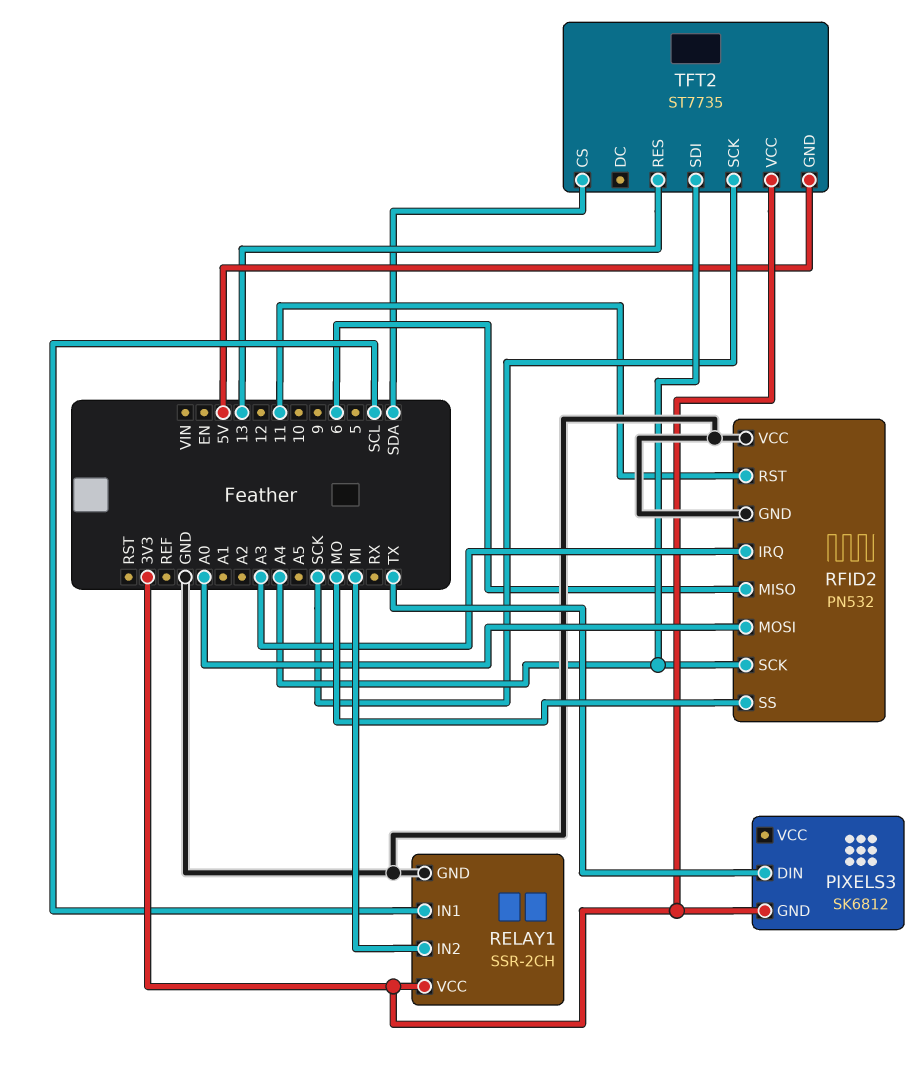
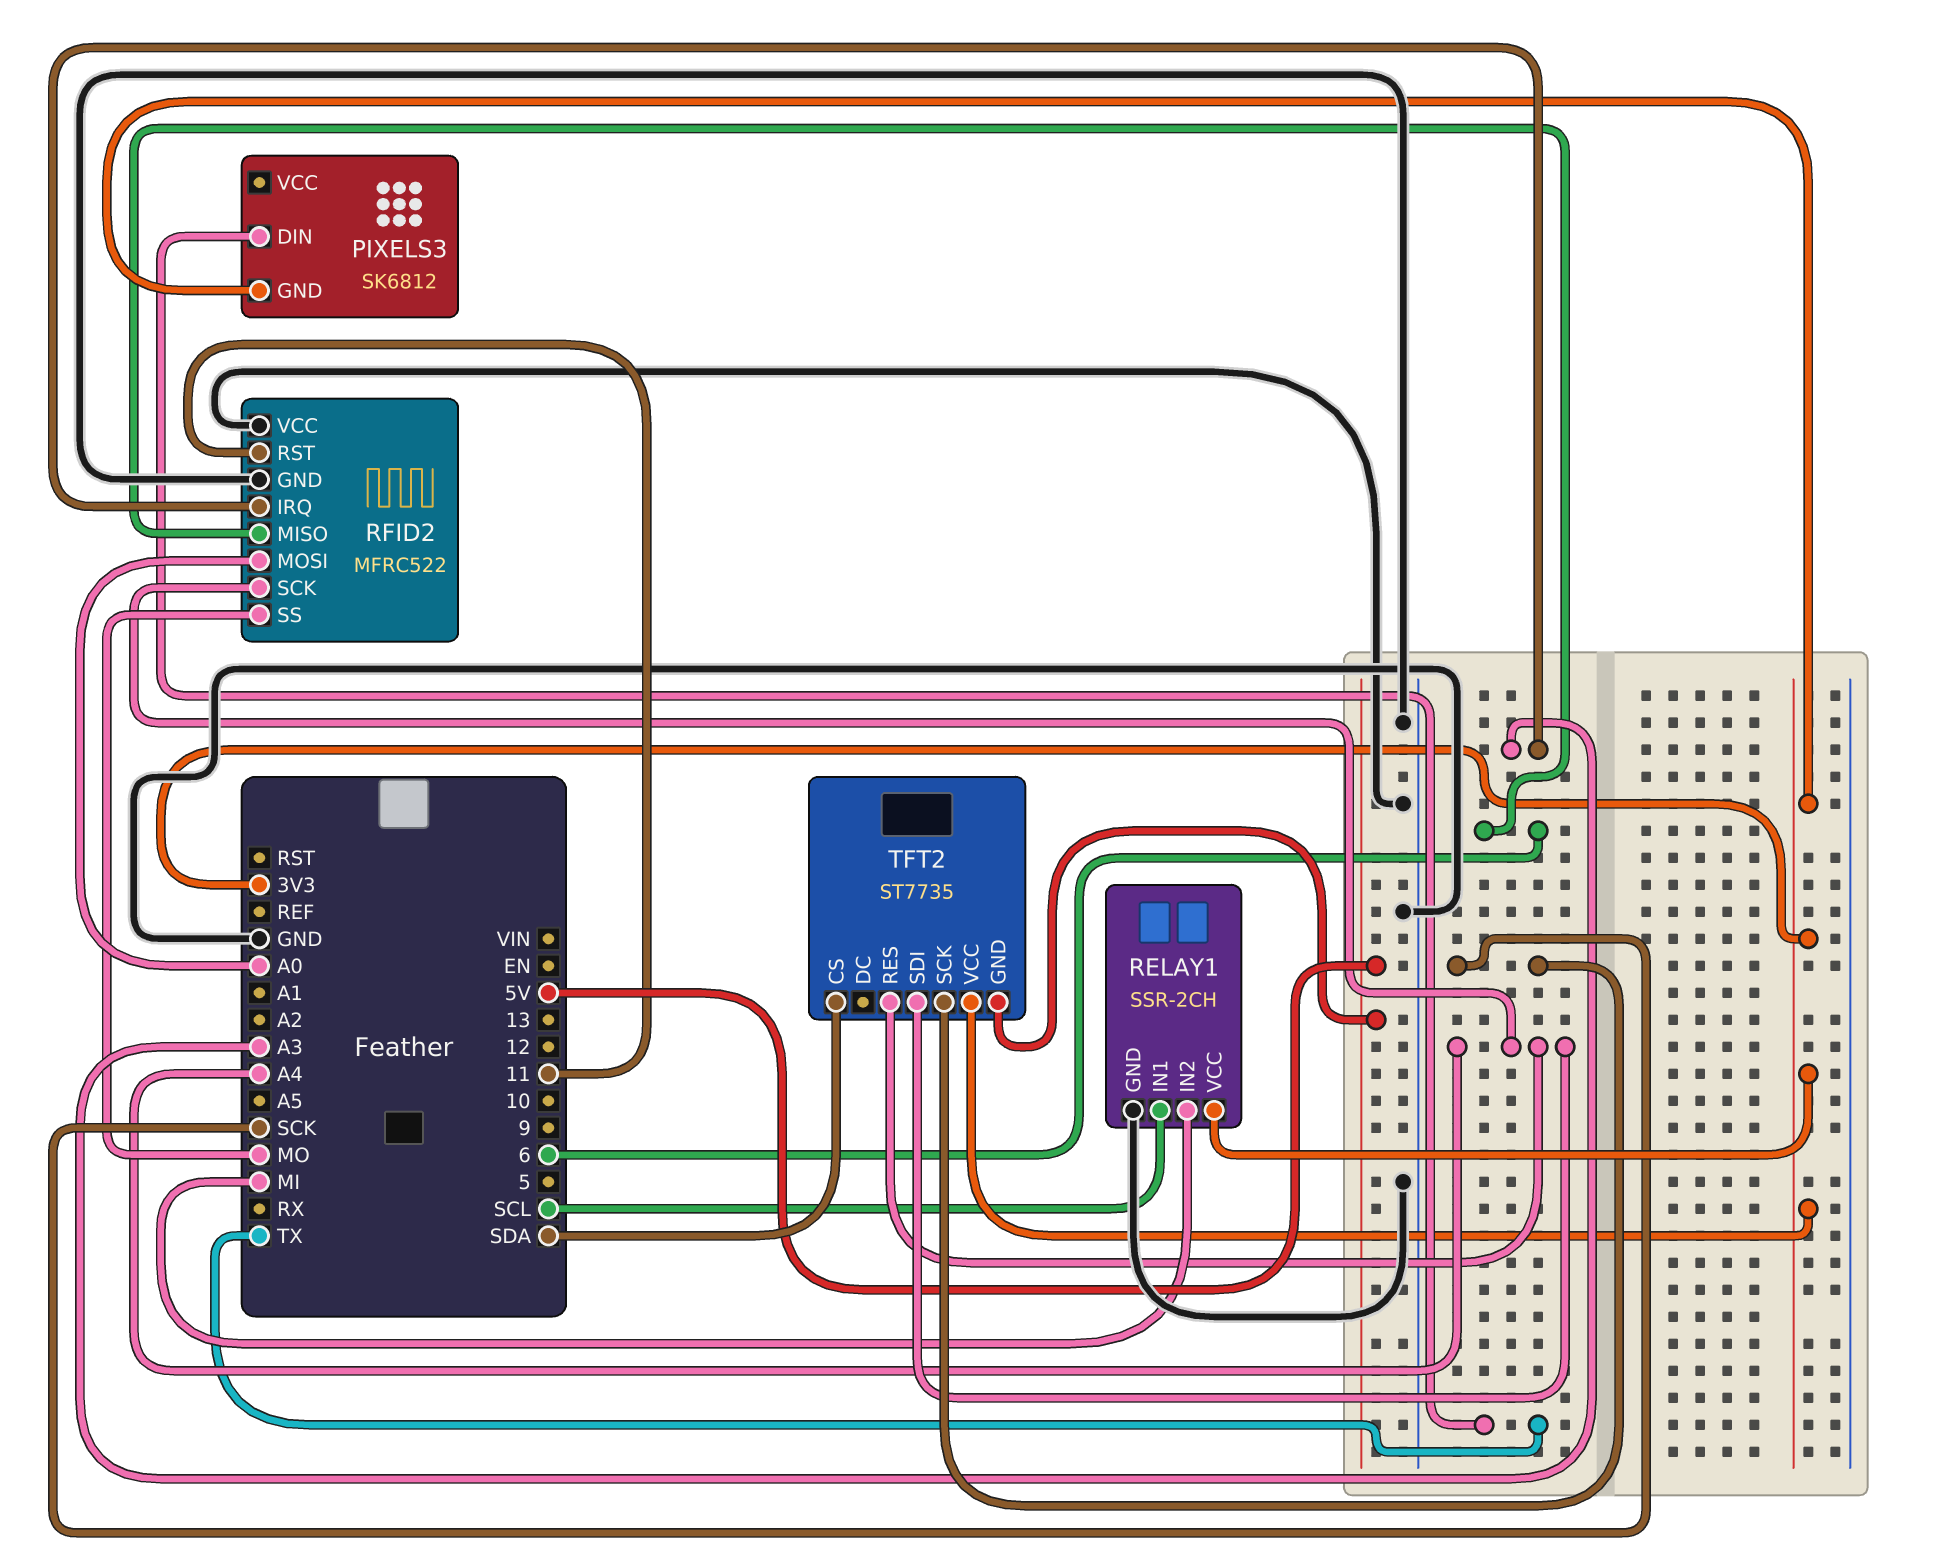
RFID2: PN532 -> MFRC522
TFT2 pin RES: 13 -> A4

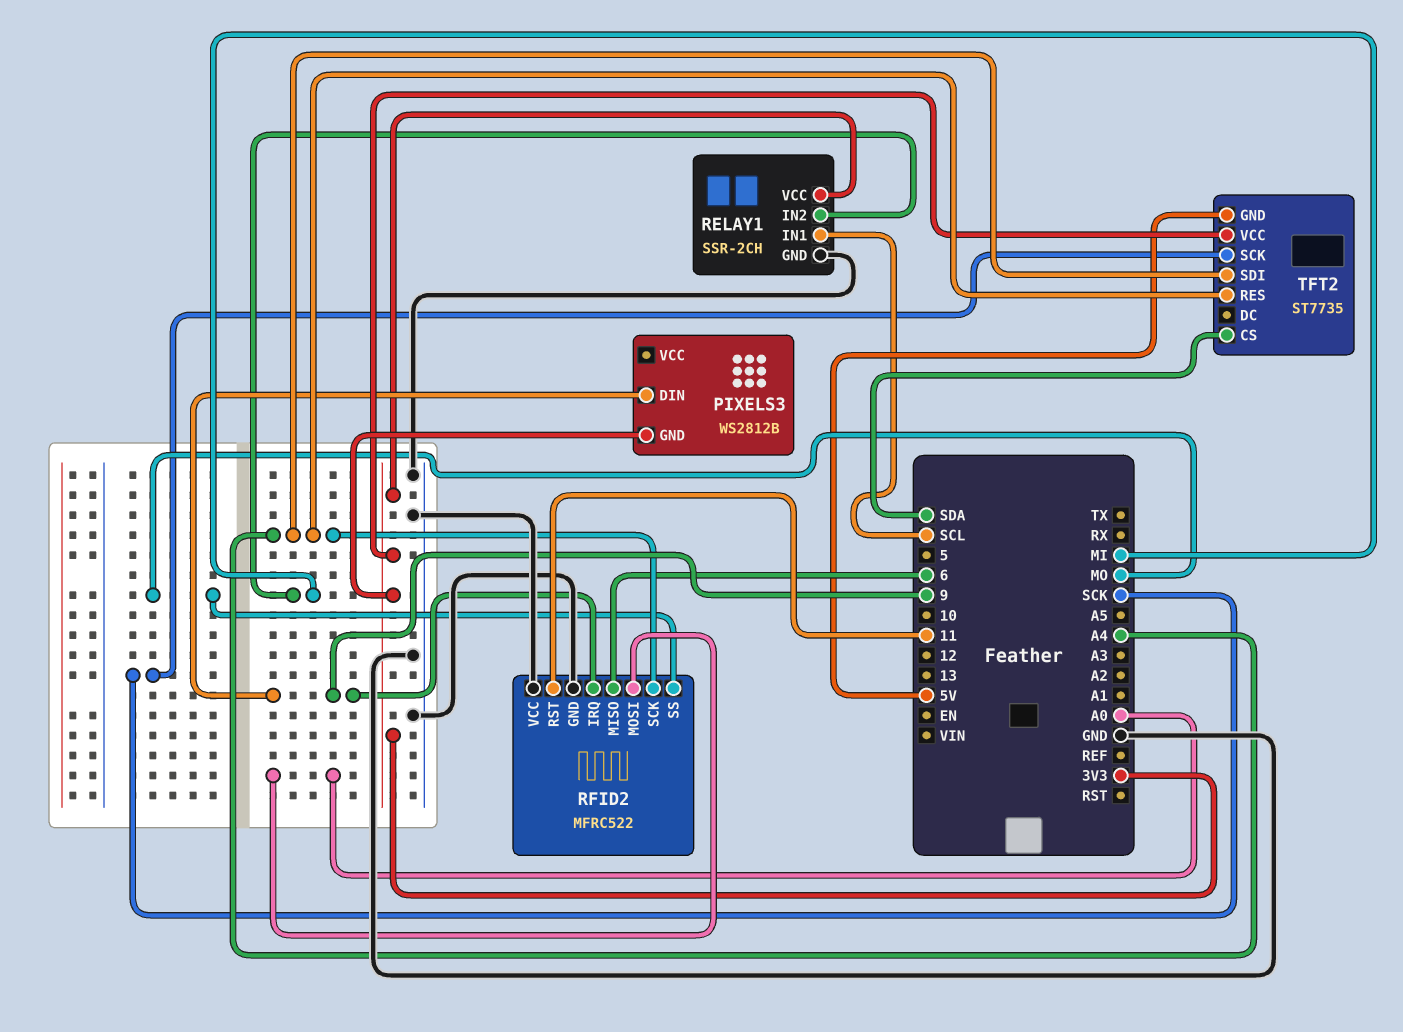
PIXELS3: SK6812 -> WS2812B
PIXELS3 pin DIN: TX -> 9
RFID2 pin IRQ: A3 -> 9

● ● ● ● ● ● ●

* [Exercise]: The lines from the one containing "TFT2 pin RES: 13 -> A4" through the last line of the entries are to be copied exactly, both ends included, and the pictures are to be omitted.

* [Reply to the exercise]:
TFT2 pin RES: 13 -> A4

PIXELS3: SK6812 -> WS2812B
PIXELS3 pin DIN: TX -> 9
RFID2 pin IRQ: A3 -> 9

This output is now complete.